◆ **Work to complete**
Restate word for word the span of lines that opens with the line containing "camera: 55 degrees right, 10 degrees up" and closes with the last line of the material. Include both ends and nothing more.

····················

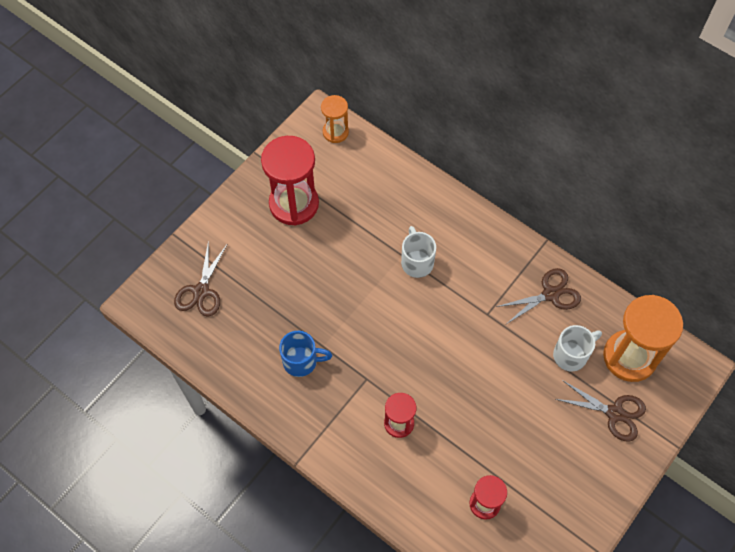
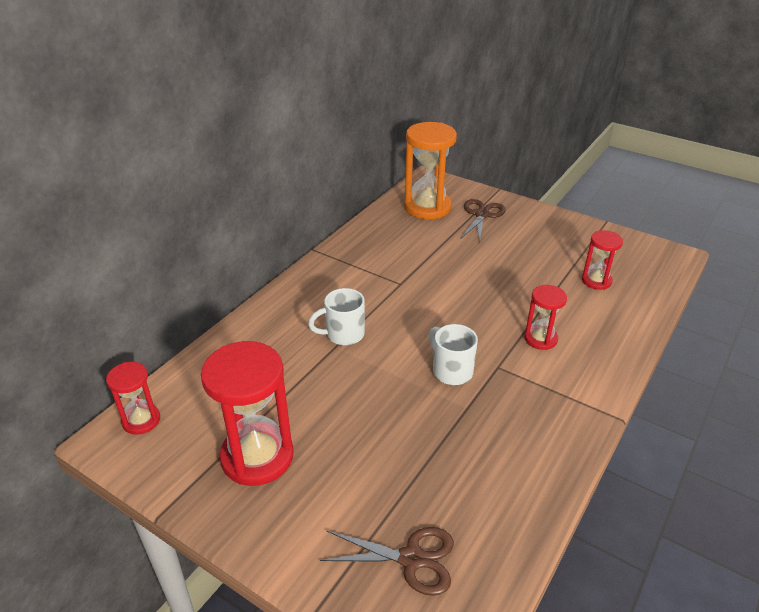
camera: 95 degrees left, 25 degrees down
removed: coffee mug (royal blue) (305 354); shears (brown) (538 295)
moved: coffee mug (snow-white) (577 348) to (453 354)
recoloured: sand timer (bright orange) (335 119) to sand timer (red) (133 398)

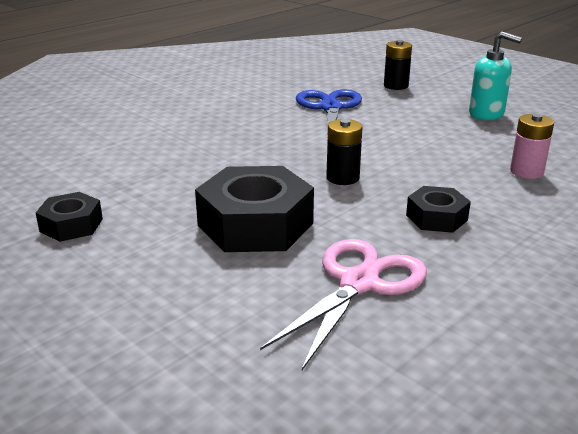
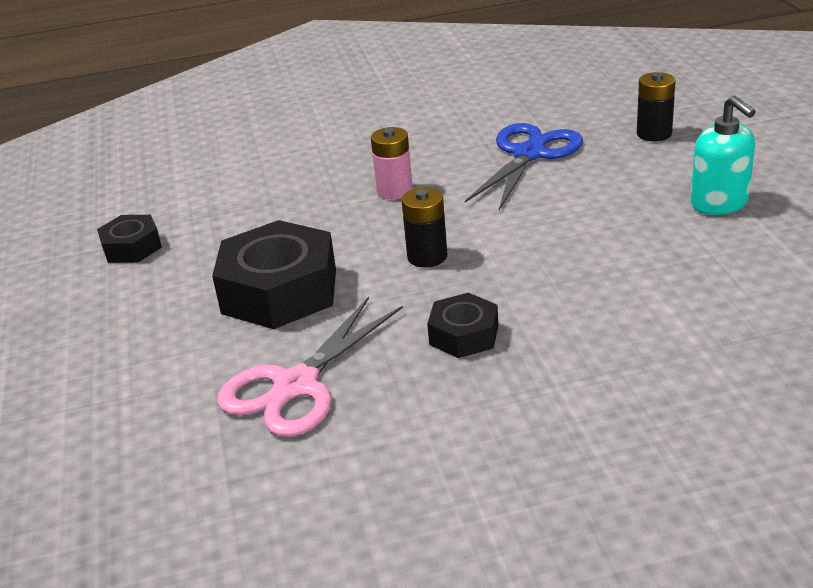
camera: 35 degrees right, 5 degrees up
moved: battery (rose-pink) (532 146) to (392 163)
turned: shears (rose-pink) (343 304) = (310 367) 150 degrees clockwise

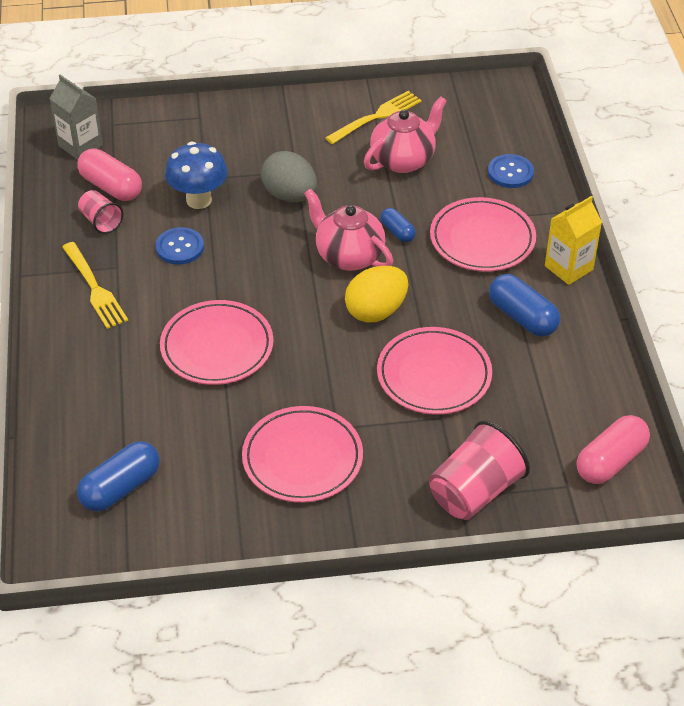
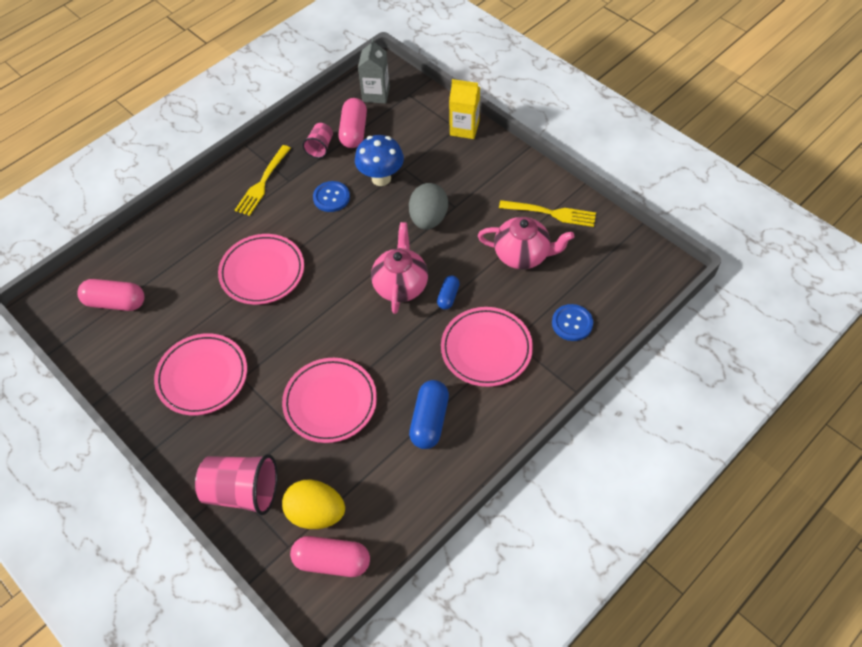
camera: 55 degrees right, 10 degrees up
moved: toy egg (bright yellow) (376 294) to (313 504); carton (bright yellow) (573 240) to (464 109)
recoloured: capsule (royal blue) (118 476) to capsule (rose-pink) (110 295)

····················

◆ **Response box**
camera: 55 degrees right, 10 degrees up
moved: toy egg (bright yellow) (376 294) to (313 504); carton (bright yellow) (573 240) to (464 109)
recoloured: capsule (royal blue) (118 476) to capsule (rose-pink) (110 295)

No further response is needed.